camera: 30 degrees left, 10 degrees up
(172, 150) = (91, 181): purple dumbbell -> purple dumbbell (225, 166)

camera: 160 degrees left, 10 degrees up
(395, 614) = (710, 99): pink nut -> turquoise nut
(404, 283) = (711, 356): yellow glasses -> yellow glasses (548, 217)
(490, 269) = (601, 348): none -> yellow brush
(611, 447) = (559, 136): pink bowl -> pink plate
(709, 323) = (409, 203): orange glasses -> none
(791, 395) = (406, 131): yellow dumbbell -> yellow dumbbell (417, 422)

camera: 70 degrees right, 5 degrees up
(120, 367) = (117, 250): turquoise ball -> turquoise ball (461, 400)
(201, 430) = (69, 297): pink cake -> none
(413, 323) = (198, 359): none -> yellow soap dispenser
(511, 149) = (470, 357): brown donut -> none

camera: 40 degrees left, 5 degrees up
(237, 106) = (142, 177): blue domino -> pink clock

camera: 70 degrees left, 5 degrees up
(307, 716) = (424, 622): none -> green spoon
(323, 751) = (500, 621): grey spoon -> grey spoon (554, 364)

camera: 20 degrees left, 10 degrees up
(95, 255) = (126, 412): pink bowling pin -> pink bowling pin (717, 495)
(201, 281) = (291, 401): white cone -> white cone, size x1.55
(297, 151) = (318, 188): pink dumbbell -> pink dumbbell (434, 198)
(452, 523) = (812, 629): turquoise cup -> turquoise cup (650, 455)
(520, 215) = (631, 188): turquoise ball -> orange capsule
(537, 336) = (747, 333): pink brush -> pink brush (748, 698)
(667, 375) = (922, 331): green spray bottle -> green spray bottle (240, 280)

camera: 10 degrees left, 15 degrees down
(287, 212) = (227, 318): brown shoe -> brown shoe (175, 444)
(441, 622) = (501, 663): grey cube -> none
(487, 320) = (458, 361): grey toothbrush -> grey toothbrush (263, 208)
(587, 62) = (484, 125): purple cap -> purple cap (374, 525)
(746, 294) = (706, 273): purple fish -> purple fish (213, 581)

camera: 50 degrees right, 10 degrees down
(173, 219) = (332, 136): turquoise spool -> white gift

==*==

> **Directions**
Everything from the line containing "(520, 215) = (631, 188): turquoise" to the last line of the material above should be printed exactly, both ends included.

> **Written answer**
(520, 215) = (631, 188): turquoise ball -> orange capsule
(537, 336) = (747, 333): pink brush -> pink brush (748, 698)
(667, 375) = (922, 331): green spray bottle -> green spray bottle (240, 280)

camera: 10 degrees left, 15 degrees down
(287, 212) = (227, 318): brown shoe -> brown shoe (175, 444)
(441, 622) = (501, 663): grey cube -> none
(487, 320) = (458, 361): grey toothbrush -> grey toothbrush (263, 208)
(587, 62) = (484, 125): purple cap -> purple cap (374, 525)
(746, 294) = (706, 273): purple fish -> purple fish (213, 581)

camera: 50 degrees right, 10 degrees down
(173, 219) = (332, 136): turquoise spool -> white gift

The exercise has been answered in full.